[[ Records provided open ]]

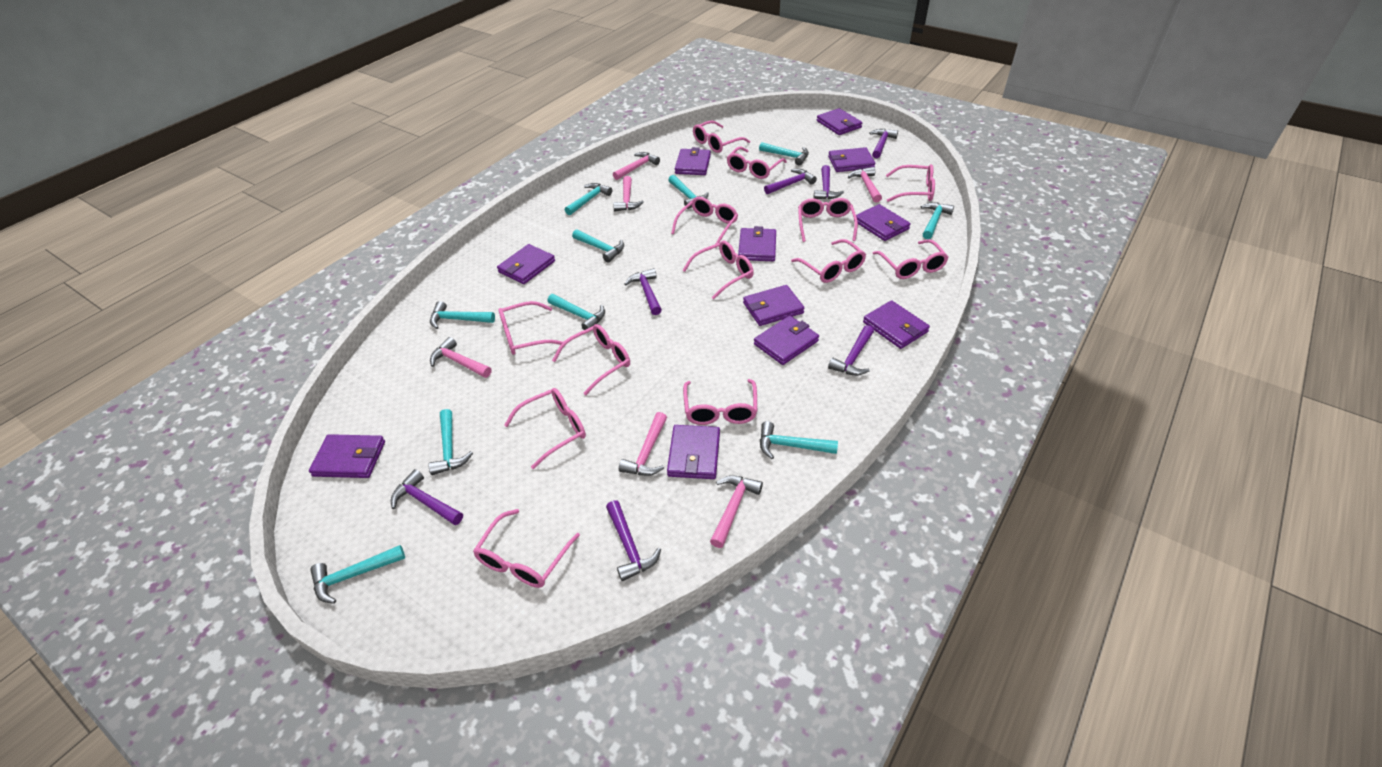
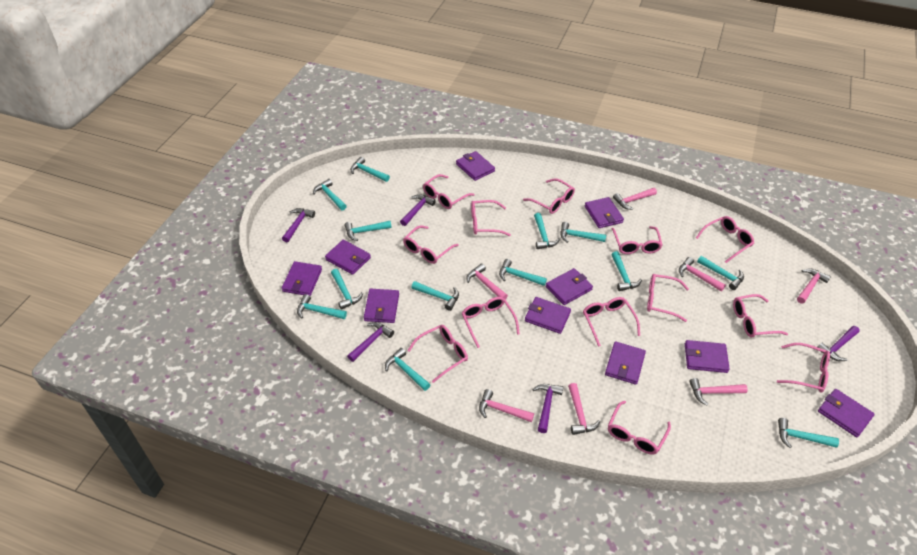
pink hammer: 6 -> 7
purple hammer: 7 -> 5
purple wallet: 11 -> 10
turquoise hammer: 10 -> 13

[[ Records provided closed ]]
[[ Records provided open ]]

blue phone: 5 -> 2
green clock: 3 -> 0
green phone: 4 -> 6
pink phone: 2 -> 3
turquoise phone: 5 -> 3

[[ Records provided closed ]]

(Task instructions) Using the listing above, copy exactly the line that contains "pink hammer: 6 -> 7", the line that contains "turquoise hammer: 10 -> 13", and each line that falls between them.

(Written answer)
pink hammer: 6 -> 7
purple hammer: 7 -> 5
purple wallet: 11 -> 10
turquoise hammer: 10 -> 13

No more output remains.